* [Task brief] What the answer must contain is every line of the records, exactly, with no pictures.
Data for analysis Block Start
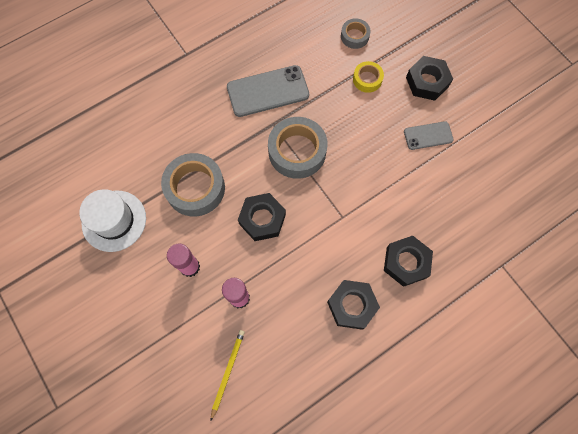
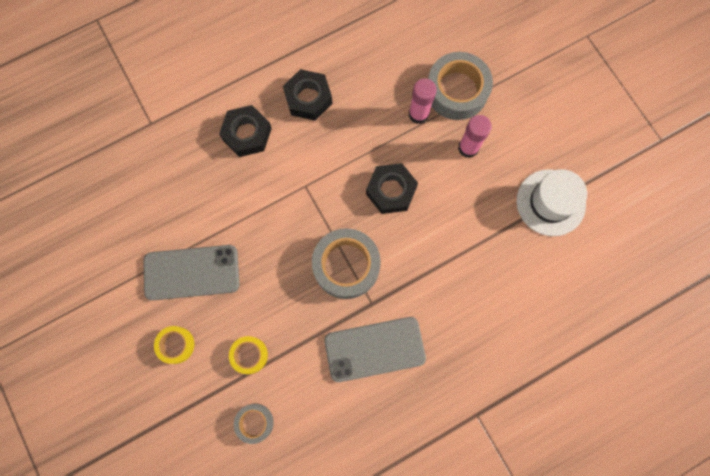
camera: 175 degrees left, 5 degrees up
grey tape [161,153,225,217] -> grey tape moved to [428,52,493,120]
yellow pencil [211,330,245,420] -> none
grey phone [404,121,454,150] -> grey phone [143,245,239,300], size x1.73
black nut [406,56,453,101] -> yellow tape [154,326,194,364]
Data for analysis Block End
* [Result below]
camera: 175 degrees left, 5 degrees up
grey tape [161,153,225,217] -> grey tape moved to [428,52,493,120]
yellow pencil [211,330,245,420] -> none
grey phone [404,121,454,150] -> grey phone [143,245,239,300], size x1.73
black nut [406,56,453,101] -> yellow tape [154,326,194,364]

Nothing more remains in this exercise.